* MATERIAL TO PROCESS
------------------------------------------------------------------------

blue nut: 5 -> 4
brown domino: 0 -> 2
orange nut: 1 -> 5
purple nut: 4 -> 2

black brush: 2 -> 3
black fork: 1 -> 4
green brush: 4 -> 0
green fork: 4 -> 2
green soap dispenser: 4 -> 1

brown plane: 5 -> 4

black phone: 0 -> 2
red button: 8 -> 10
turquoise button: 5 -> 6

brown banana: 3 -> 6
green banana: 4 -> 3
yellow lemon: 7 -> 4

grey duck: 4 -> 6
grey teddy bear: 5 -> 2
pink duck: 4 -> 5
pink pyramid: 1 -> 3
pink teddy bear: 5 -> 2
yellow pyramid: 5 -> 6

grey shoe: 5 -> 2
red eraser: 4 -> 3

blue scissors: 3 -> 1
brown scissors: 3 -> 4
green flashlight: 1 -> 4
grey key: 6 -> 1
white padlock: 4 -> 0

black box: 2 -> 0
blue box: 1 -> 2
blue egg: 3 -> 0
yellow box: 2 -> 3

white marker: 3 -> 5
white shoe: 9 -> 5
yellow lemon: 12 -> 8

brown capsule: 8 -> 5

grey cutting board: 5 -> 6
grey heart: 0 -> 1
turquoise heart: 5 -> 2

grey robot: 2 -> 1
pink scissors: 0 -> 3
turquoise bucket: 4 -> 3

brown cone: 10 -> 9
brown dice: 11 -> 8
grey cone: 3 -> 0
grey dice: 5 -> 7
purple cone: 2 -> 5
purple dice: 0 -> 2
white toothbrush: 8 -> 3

------------------------------------------------------------------------

* INSTRUCTIONS TO FOLLOW
Look through the material and copy each line that has "pink".

* OUTPUT OF THE TASK
pink duck: 4 -> 5
pink pyramid: 1 -> 3
pink teddy bear: 5 -> 2
pink scissors: 0 -> 3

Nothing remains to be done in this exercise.